*PROBLEM STATEMENT*
The full listing, returned exactly and free of pictures, is the expected answer.

** Opening DATA EXTRACT block **

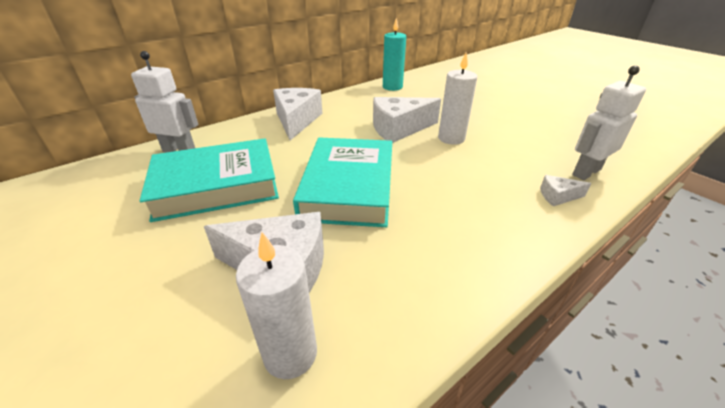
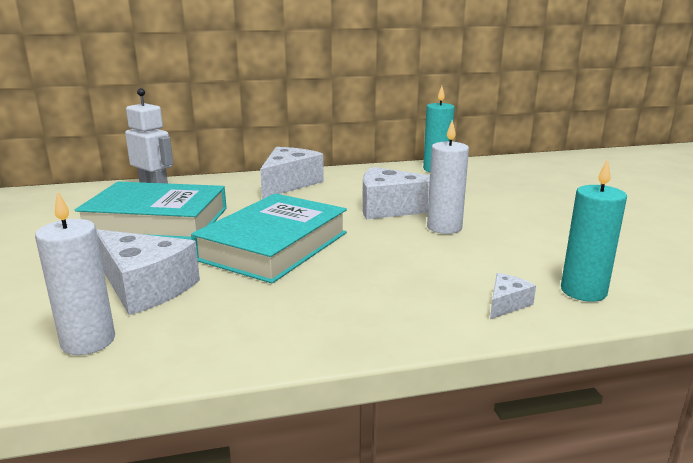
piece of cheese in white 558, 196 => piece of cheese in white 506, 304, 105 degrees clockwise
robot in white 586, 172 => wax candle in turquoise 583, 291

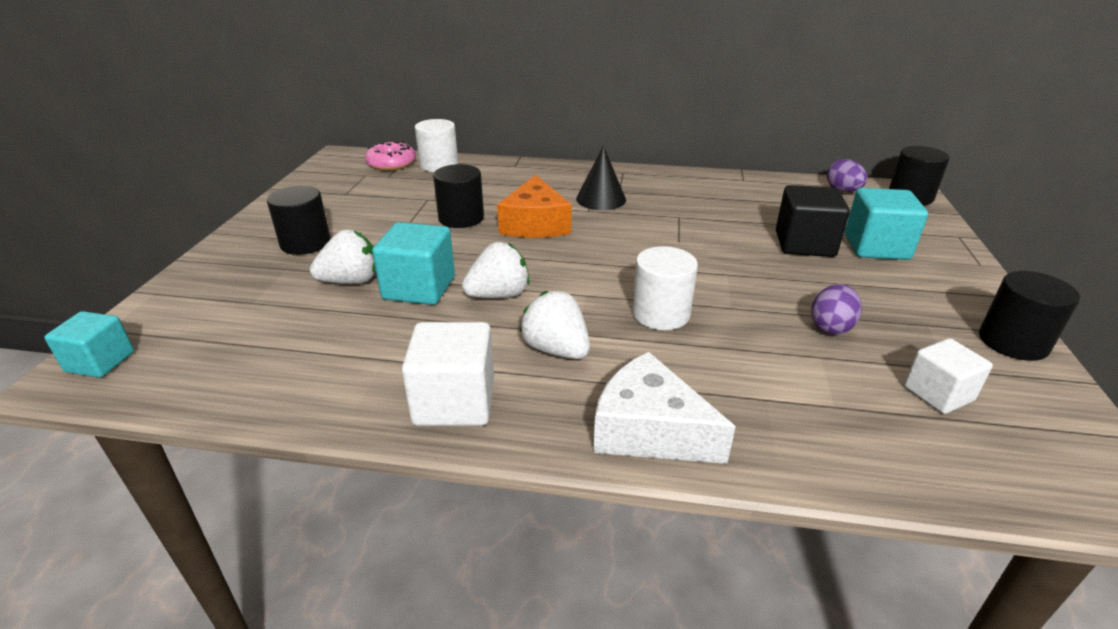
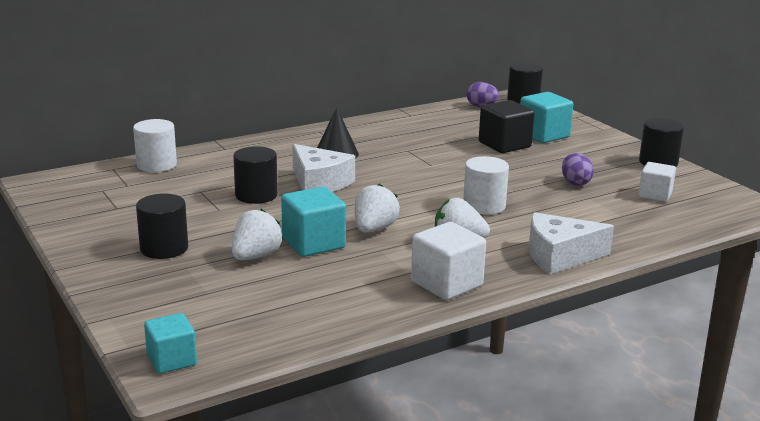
doughnut in pink 391, 164 => nothing
piece of cheese in bright orange 535, 224 => piece of cheese in white 319, 183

** Closing DATA EXTRACT block **

*ANSWER SPACE*
piece of cheese in white 558, 196 => piece of cheese in white 506, 304, 105 degrees clockwise
robot in white 586, 172 => wax candle in turquoise 583, 291

doughnut in pink 391, 164 => nothing
piece of cheese in bright orange 535, 224 => piece of cheese in white 319, 183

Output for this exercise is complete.